Renvoyez toutes les lignes ci-dessous qui contiennent la chaîne « kern », en tenant compte de la casse.

* _Éléments tirés d'une source de données_:
============================================================

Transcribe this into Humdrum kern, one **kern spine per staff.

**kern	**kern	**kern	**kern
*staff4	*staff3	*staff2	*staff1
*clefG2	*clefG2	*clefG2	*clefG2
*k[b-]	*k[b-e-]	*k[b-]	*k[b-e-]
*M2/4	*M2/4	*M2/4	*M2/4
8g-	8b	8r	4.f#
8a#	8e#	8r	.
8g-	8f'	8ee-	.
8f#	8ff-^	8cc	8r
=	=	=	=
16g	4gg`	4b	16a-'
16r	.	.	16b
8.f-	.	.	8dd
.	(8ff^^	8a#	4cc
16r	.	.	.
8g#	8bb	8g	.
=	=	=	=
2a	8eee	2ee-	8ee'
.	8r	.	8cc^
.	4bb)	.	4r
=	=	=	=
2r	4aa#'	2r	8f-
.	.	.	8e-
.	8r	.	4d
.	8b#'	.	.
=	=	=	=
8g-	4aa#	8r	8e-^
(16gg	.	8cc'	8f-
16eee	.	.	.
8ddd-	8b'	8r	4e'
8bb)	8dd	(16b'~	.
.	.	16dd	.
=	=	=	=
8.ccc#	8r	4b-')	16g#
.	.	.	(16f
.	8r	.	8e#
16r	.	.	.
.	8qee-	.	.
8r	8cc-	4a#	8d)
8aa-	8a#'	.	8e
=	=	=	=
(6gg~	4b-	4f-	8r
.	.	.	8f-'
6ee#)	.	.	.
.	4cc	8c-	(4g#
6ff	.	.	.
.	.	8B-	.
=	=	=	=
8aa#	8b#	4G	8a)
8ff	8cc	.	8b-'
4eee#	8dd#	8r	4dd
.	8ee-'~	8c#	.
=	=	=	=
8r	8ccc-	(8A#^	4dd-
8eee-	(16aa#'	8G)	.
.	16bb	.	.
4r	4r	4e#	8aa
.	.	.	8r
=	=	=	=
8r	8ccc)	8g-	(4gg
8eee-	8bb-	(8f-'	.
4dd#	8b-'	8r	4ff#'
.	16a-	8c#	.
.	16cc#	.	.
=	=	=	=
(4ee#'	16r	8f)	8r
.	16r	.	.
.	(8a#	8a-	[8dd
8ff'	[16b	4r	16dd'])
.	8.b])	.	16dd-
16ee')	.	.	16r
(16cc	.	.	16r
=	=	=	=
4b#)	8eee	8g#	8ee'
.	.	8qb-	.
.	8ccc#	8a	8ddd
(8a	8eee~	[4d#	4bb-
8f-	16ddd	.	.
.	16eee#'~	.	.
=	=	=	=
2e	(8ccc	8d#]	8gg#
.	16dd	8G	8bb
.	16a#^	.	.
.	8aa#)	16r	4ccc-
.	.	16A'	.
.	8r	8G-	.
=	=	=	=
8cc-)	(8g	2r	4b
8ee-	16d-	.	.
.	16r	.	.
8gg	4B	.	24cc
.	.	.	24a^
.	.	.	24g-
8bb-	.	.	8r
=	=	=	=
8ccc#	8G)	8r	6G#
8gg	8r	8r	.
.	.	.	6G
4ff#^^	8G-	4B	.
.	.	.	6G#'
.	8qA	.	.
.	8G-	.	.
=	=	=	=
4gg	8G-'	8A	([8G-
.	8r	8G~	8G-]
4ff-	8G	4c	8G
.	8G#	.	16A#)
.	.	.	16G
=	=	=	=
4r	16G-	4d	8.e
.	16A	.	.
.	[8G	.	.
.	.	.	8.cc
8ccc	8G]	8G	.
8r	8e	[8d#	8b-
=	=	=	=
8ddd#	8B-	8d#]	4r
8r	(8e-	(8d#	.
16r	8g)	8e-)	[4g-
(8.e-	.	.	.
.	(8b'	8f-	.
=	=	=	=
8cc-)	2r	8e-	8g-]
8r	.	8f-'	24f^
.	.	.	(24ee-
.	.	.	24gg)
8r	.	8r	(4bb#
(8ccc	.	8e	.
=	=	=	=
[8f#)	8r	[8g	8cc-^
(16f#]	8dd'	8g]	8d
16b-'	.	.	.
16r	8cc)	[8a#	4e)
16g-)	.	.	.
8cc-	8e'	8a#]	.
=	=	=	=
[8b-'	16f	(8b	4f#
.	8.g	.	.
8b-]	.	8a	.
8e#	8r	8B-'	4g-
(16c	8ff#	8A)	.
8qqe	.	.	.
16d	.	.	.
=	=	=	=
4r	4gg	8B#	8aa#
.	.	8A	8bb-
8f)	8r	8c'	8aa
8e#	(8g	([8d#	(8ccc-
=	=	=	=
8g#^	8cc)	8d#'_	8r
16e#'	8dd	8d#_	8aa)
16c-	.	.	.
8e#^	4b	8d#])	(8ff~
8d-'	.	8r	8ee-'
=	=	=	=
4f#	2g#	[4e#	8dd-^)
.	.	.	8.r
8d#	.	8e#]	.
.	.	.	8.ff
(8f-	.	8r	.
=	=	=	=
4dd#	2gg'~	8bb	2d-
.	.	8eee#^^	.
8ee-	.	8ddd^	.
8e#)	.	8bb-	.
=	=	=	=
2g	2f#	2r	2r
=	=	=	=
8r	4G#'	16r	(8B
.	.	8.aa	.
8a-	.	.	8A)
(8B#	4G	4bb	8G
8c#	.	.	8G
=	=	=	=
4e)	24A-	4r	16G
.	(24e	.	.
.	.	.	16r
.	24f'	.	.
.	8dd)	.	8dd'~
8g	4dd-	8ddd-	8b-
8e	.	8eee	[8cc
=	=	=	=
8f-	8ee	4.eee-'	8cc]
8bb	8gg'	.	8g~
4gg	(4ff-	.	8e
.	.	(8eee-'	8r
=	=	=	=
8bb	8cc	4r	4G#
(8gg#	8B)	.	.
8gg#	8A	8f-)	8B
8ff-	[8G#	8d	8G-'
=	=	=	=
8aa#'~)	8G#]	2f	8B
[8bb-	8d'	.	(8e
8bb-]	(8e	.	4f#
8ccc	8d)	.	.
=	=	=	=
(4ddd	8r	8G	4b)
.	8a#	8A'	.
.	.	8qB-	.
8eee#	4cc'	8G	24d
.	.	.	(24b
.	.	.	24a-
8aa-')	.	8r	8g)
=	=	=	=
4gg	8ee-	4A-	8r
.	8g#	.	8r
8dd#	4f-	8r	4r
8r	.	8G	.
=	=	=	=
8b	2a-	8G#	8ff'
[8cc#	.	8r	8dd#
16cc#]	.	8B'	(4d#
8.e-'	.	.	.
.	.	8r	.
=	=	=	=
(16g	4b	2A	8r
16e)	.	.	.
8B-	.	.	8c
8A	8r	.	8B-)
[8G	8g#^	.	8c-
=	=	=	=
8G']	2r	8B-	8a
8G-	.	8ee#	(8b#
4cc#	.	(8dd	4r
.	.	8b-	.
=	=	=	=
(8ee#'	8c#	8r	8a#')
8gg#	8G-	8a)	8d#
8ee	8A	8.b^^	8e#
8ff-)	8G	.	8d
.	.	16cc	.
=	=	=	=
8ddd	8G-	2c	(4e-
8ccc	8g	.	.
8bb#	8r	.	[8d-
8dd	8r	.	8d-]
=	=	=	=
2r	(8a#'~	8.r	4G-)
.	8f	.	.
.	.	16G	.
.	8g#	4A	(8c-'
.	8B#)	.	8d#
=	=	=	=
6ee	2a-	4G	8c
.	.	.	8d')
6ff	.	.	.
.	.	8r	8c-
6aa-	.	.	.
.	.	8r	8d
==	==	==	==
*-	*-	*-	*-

============================================================

* _Réponse finale_:
Transcribe this into Humdrum kern, one **kern spine per staff.
**kern	**kern	**kern	**kern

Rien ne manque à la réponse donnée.